++++ DATA FOR ANALYSIS

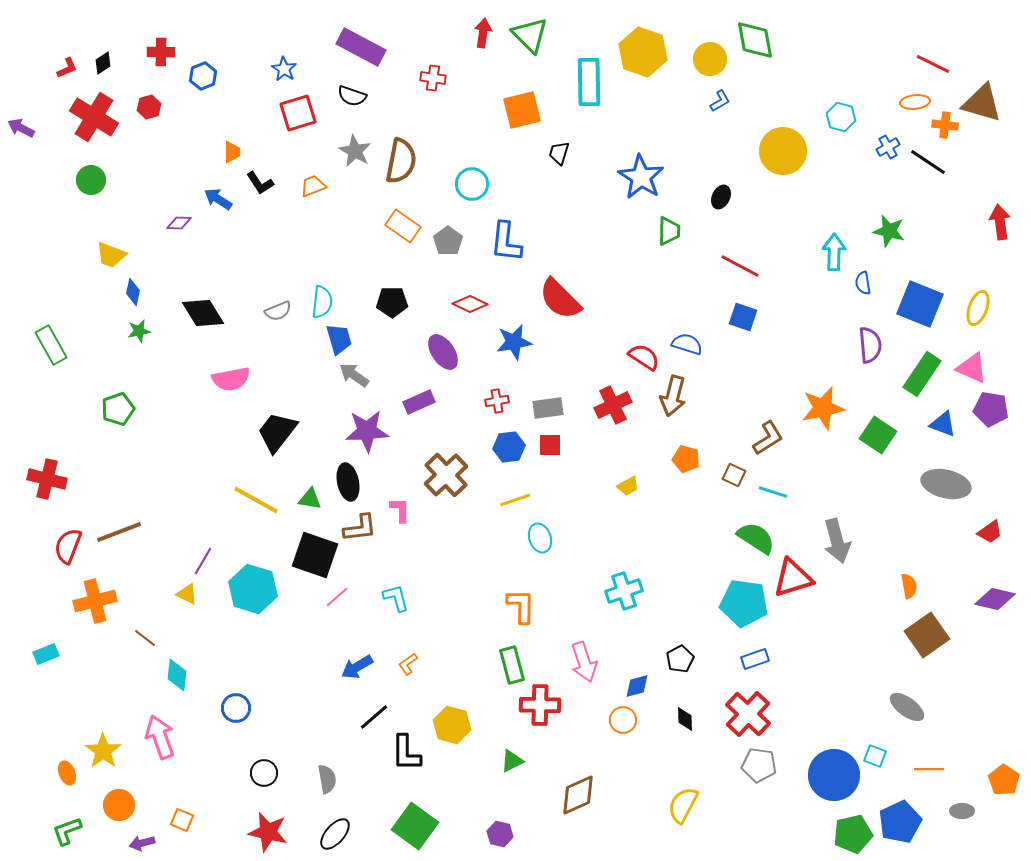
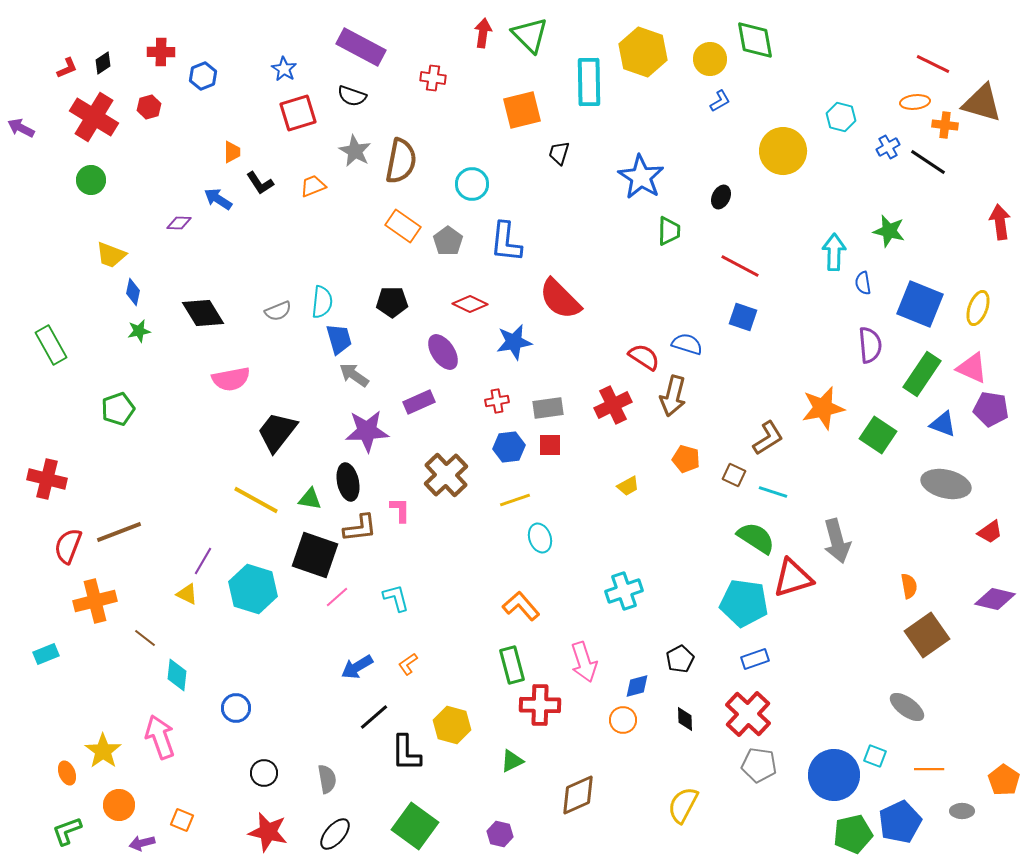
orange L-shape at (521, 606): rotated 42 degrees counterclockwise
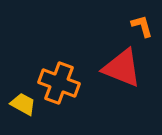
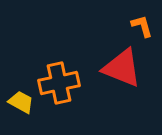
orange cross: rotated 33 degrees counterclockwise
yellow trapezoid: moved 2 px left, 2 px up
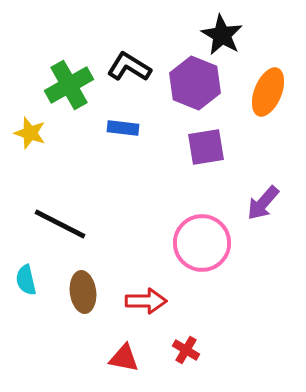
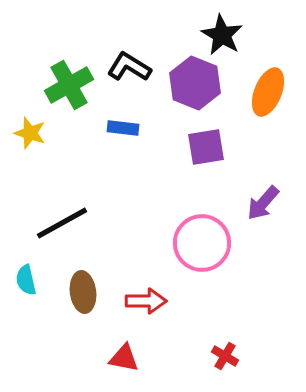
black line: moved 2 px right, 1 px up; rotated 56 degrees counterclockwise
red cross: moved 39 px right, 6 px down
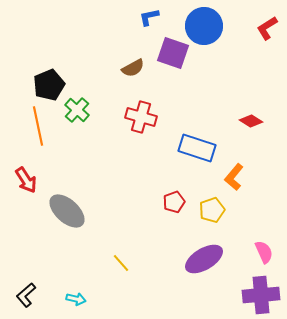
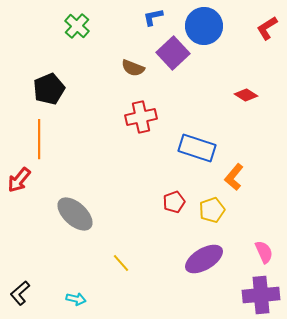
blue L-shape: moved 4 px right
purple square: rotated 28 degrees clockwise
brown semicircle: rotated 50 degrees clockwise
black pentagon: moved 4 px down
green cross: moved 84 px up
red cross: rotated 28 degrees counterclockwise
red diamond: moved 5 px left, 26 px up
orange line: moved 1 px right, 13 px down; rotated 12 degrees clockwise
red arrow: moved 7 px left; rotated 72 degrees clockwise
gray ellipse: moved 8 px right, 3 px down
black L-shape: moved 6 px left, 2 px up
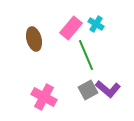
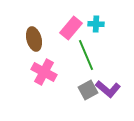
cyan cross: rotated 28 degrees counterclockwise
pink cross: moved 25 px up
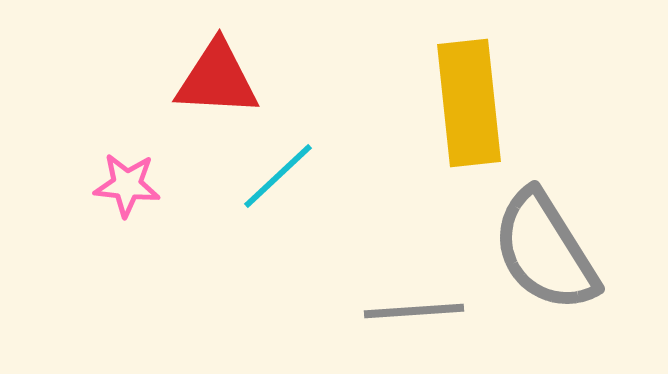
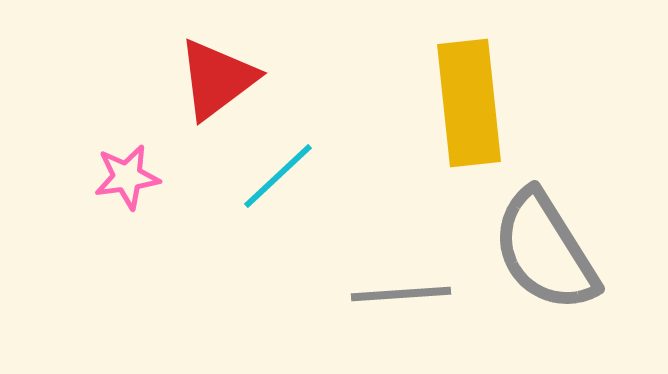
red triangle: rotated 40 degrees counterclockwise
pink star: moved 8 px up; rotated 14 degrees counterclockwise
gray line: moved 13 px left, 17 px up
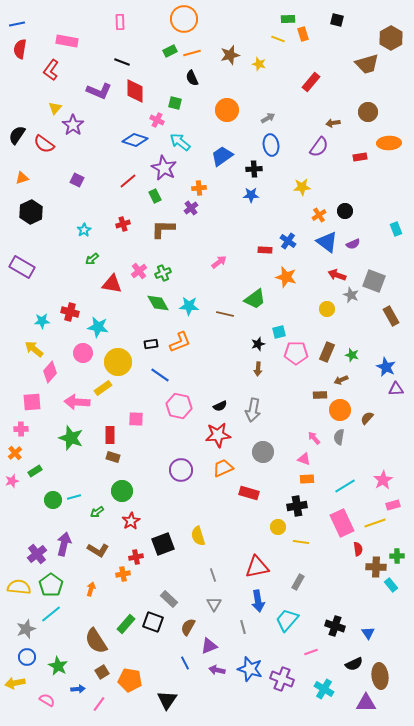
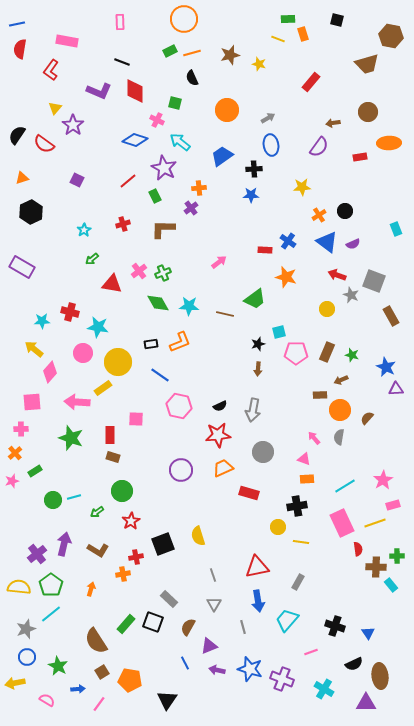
brown hexagon at (391, 38): moved 2 px up; rotated 20 degrees counterclockwise
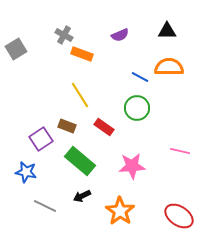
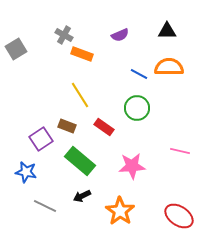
blue line: moved 1 px left, 3 px up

++++++++

Say how many lines in the entries above contain the string "rotated". Give the number by itself.

12